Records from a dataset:
===

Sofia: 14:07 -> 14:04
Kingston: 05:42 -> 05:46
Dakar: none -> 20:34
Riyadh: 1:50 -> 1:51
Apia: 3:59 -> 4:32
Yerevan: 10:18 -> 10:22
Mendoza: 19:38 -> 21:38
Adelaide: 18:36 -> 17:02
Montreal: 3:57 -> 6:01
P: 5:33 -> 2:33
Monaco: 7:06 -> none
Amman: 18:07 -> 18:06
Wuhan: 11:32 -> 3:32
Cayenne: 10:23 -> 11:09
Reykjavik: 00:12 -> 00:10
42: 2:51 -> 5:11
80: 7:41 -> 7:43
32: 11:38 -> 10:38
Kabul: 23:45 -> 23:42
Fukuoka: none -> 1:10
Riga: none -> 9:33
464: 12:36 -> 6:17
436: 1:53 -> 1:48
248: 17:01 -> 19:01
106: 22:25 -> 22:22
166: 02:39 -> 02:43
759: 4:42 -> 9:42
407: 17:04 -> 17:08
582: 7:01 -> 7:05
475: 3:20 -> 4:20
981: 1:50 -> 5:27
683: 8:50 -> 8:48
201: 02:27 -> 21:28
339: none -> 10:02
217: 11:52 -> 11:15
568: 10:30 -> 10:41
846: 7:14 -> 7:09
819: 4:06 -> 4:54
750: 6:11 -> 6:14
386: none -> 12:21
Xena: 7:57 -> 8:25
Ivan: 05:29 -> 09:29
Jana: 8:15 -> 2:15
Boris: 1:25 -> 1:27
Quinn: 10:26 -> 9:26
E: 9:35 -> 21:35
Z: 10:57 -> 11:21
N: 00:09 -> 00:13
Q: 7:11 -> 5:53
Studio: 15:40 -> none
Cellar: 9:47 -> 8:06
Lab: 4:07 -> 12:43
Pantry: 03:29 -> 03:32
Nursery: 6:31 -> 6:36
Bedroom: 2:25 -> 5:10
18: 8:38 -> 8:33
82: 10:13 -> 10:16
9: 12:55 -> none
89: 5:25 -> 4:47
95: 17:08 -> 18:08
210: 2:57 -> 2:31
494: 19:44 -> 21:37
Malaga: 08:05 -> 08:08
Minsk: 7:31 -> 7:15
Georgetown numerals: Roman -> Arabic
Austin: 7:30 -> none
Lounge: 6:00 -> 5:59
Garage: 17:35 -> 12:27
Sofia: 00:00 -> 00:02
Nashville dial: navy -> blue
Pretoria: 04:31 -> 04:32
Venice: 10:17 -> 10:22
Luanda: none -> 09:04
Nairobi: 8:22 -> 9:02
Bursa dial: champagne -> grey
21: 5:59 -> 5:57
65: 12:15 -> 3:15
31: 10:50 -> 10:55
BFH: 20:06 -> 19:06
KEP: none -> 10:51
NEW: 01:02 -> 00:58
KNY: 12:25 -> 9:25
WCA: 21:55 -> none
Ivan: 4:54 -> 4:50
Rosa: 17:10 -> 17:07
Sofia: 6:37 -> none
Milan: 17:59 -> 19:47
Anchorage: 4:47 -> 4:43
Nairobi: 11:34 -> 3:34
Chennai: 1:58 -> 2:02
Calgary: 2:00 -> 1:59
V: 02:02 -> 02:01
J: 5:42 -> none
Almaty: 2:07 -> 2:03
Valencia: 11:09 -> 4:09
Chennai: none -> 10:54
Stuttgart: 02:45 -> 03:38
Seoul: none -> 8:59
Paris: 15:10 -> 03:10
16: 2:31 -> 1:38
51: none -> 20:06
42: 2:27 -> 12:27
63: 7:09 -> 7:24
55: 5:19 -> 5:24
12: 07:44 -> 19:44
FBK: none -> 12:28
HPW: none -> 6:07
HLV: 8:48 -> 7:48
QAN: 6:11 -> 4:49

===

• What is required
Copy out all of these lines again, substituting "Lusaka" for every "Nairobi" and leaving everything else unchanged.

• Full answer
Sofia: 14:07 -> 14:04
Kingston: 05:42 -> 05:46
Dakar: none -> 20:34
Riyadh: 1:50 -> 1:51
Apia: 3:59 -> 4:32
Yerevan: 10:18 -> 10:22
Mendoza: 19:38 -> 21:38
Adelaide: 18:36 -> 17:02
Montreal: 3:57 -> 6:01
P: 5:33 -> 2:33
Monaco: 7:06 -> none
Amman: 18:07 -> 18:06
Wuhan: 11:32 -> 3:32
Cayenne: 10:23 -> 11:09
Reykjavik: 00:12 -> 00:10
42: 2:51 -> 5:11
80: 7:41 -> 7:43
32: 11:38 -> 10:38
Kabul: 23:45 -> 23:42
Fukuoka: none -> 1:10
Riga: none -> 9:33
464: 12:36 -> 6:17
436: 1:53 -> 1:48
248: 17:01 -> 19:01
106: 22:25 -> 22:22
166: 02:39 -> 02:43
759: 4:42 -> 9:42
407: 17:04 -> 17:08
582: 7:01 -> 7:05
475: 3:20 -> 4:20
981: 1:50 -> 5:27
683: 8:50 -> 8:48
201: 02:27 -> 21:28
339: none -> 10:02
217: 11:52 -> 11:15
568: 10:30 -> 10:41
846: 7:14 -> 7:09
819: 4:06 -> 4:54
750: 6:11 -> 6:14
386: none -> 12:21
Xena: 7:57 -> 8:25
Ivan: 05:29 -> 09:29
Jana: 8:15 -> 2:15
Boris: 1:25 -> 1:27
Quinn: 10:26 -> 9:26
E: 9:35 -> 21:35
Z: 10:57 -> 11:21
N: 00:09 -> 00:13
Q: 7:11 -> 5:53
Studio: 15:40 -> none
Cellar: 9:47 -> 8:06
Lab: 4:07 -> 12:43
Pantry: 03:29 -> 03:32
Nursery: 6:31 -> 6:36
Bedroom: 2:25 -> 5:10
18: 8:38 -> 8:33
82: 10:13 -> 10:16
9: 12:55 -> none
89: 5:25 -> 4:47
95: 17:08 -> 18:08
210: 2:57 -> 2:31
494: 19:44 -> 21:37
Malaga: 08:05 -> 08:08
Minsk: 7:31 -> 7:15
Georgetown numerals: Roman -> Arabic
Austin: 7:30 -> none
Lounge: 6:00 -> 5:59
Garage: 17:35 -> 12:27
Sofia: 00:00 -> 00:02
Nashville dial: navy -> blue
Pretoria: 04:31 -> 04:32
Venice: 10:17 -> 10:22
Luanda: none -> 09:04
Lusaka: 8:22 -> 9:02
Bursa dial: champagne -> grey
21: 5:59 -> 5:57
65: 12:15 -> 3:15
31: 10:50 -> 10:55
BFH: 20:06 -> 19:06
KEP: none -> 10:51
NEW: 01:02 -> 00:58
KNY: 12:25 -> 9:25
WCA: 21:55 -> none
Ivan: 4:54 -> 4:50
Rosa: 17:10 -> 17:07
Sofia: 6:37 -> none
Milan: 17:59 -> 19:47
Anchorage: 4:47 -> 4:43
Lusaka: 11:34 -> 3:34
Chennai: 1:58 -> 2:02
Calgary: 2:00 -> 1:59
V: 02:02 -> 02:01
J: 5:42 -> none
Almaty: 2:07 -> 2:03
Valencia: 11:09 -> 4:09
Chennai: none -> 10:54
Stuttgart: 02:45 -> 03:38
Seoul: none -> 8:59
Paris: 15:10 -> 03:10
16: 2:31 -> 1:38
51: none -> 20:06
42: 2:27 -> 12:27
63: 7:09 -> 7:24
55: 5:19 -> 5:24
12: 07:44 -> 19:44
FBK: none -> 12:28
HPW: none -> 6:07
HLV: 8:48 -> 7:48
QAN: 6:11 -> 4:49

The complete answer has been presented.